◆ **TASK BRIEF**: An exact transcription of every record below is required, with the pictures left out.

Dataset items

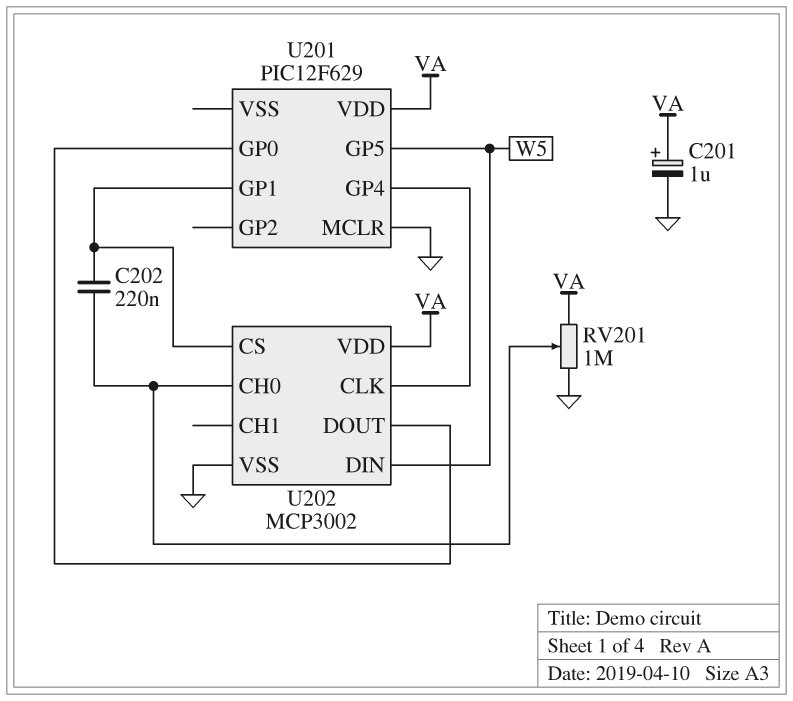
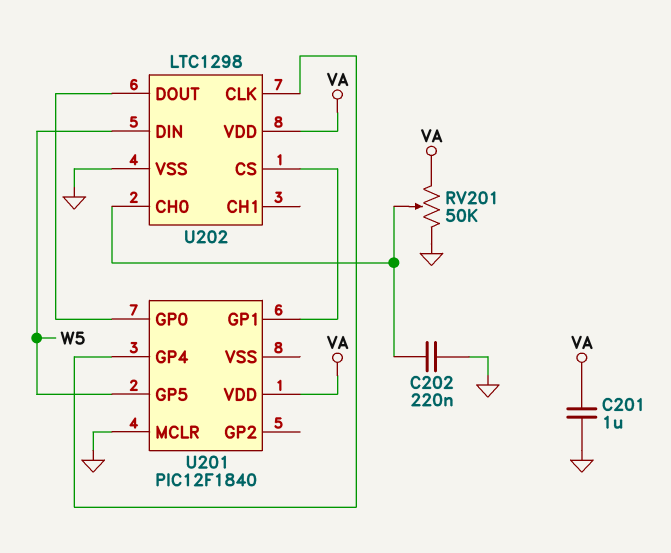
C201: 1uF (plus VA, minus GND) -> 1uF (GND, VA)
C202: 220nF (U201/GP1, U202/CH0) -> 220nF (GND, U202/CH0)
RV201: 1M (GND, VA, wiper U202/CH0) -> 50k (GND, VA, wiper U202/CH0)
U201: PIC12F629 -> PIC12F1840
U202: MCP3002 -> LTC1298

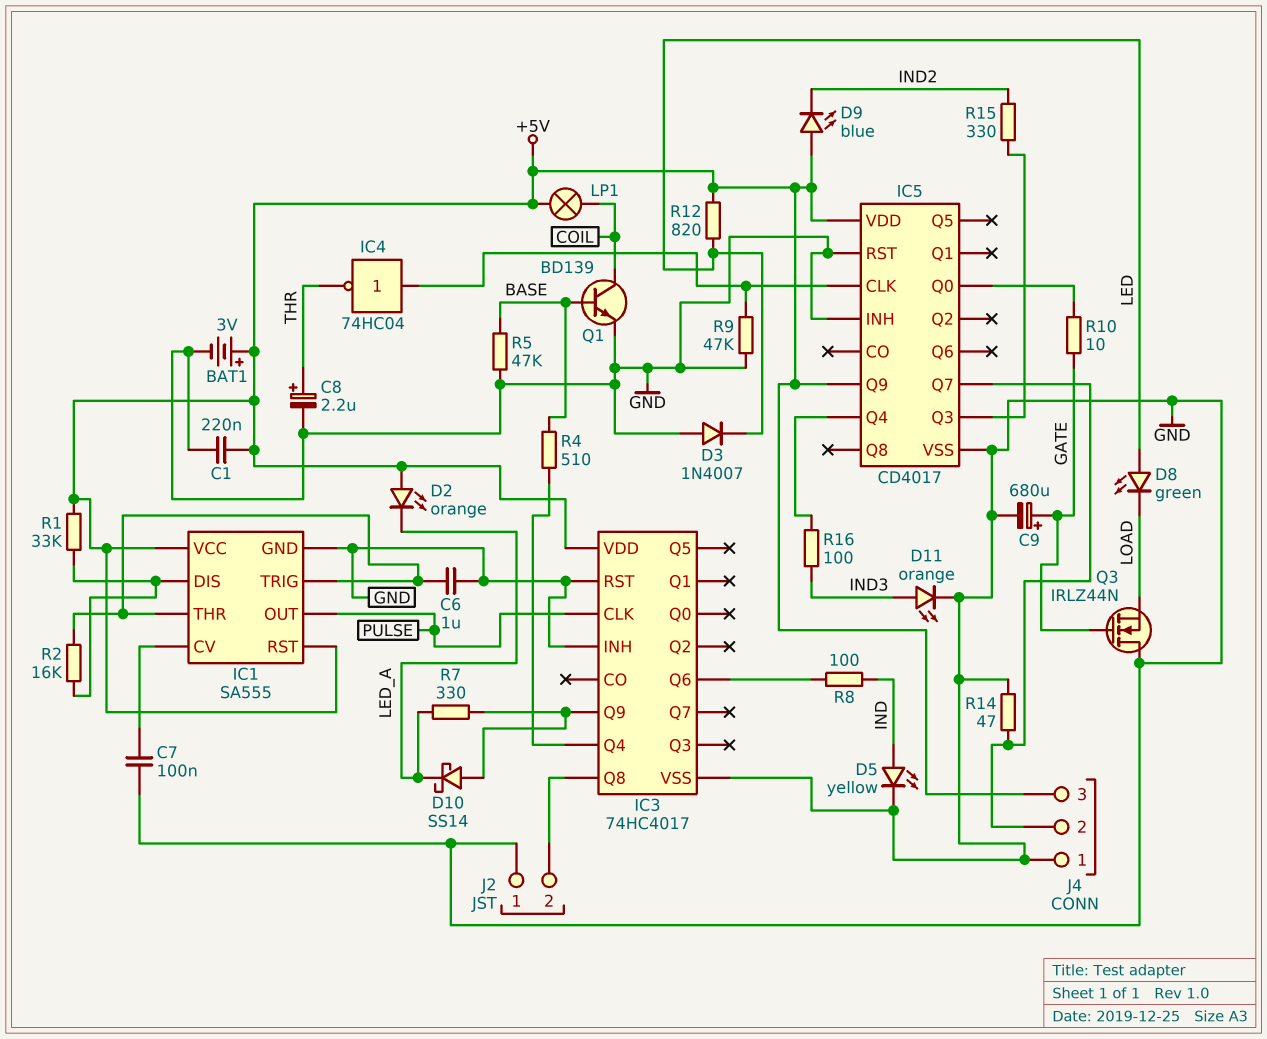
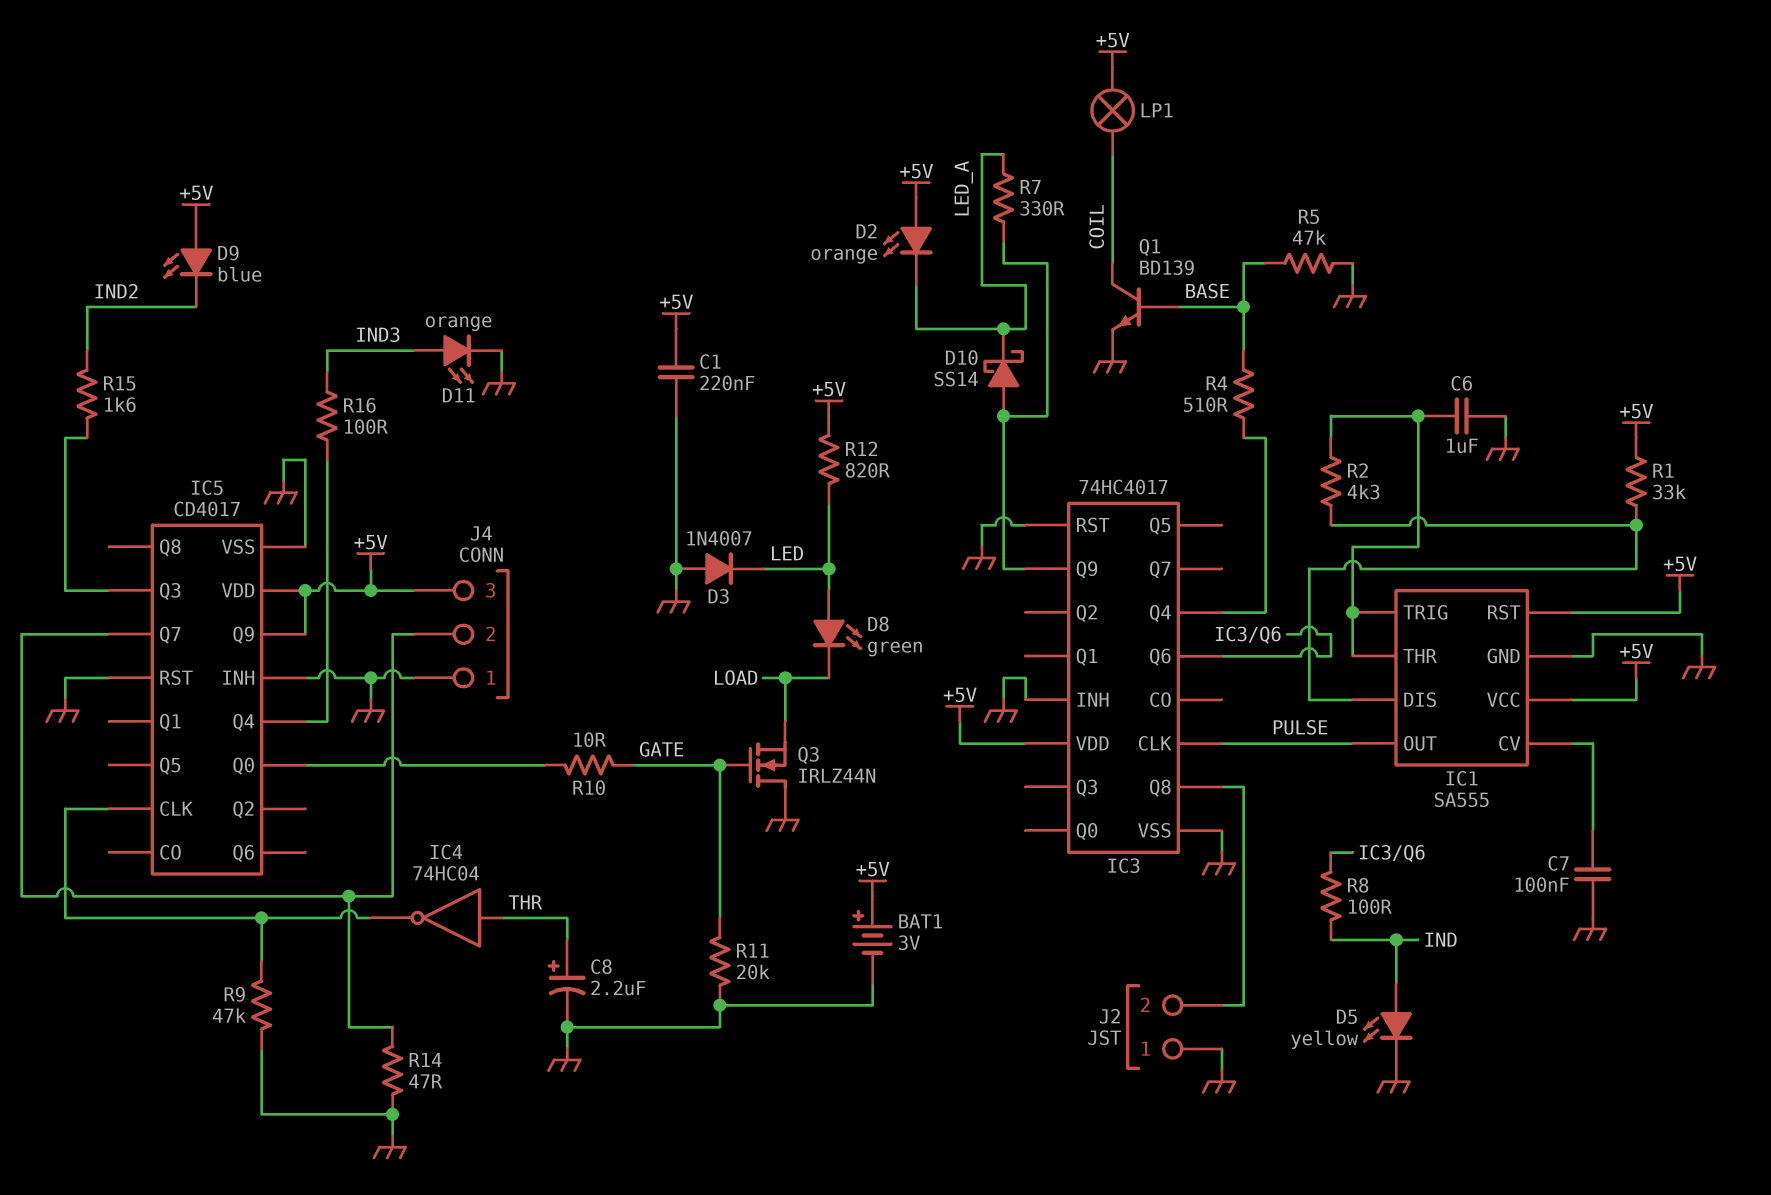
C9: 680uF (plus GATE, minus GND) -> none
IC4: NOT 74HC04 (in IC5/CLK, out THR) -> NOT 74HC04 (in THR, out IC5/CLK)
R2: 16k (IC1/DIS, IC1/THR) -> 4.3k (IC1/DIS, IC1/THR)
R11: none -> 20k (GATE, GND)
R15: 330 (IC5/Q3, IND2) -> 1.6k (IC5/Q3, IND2)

◆ **EXERCISE SOLUTION**:
C201: 1uF (plus VA, minus GND) -> 1uF (GND, VA)
C202: 220nF (U201/GP1, U202/CH0) -> 220nF (GND, U202/CH0)
RV201: 1M (GND, VA, wiper U202/CH0) -> 50k (GND, VA, wiper U202/CH0)
U201: PIC12F629 -> PIC12F1840
U202: MCP3002 -> LTC1298

C9: 680uF (plus GATE, minus GND) -> none
IC4: NOT 74HC04 (in IC5/CLK, out THR) -> NOT 74HC04 (in THR, out IC5/CLK)
R2: 16k (IC1/DIS, IC1/THR) -> 4.3k (IC1/DIS, IC1/THR)
R11: none -> 20k (GATE, GND)
R15: 330 (IC5/Q3, IND2) -> 1.6k (IC5/Q3, IND2)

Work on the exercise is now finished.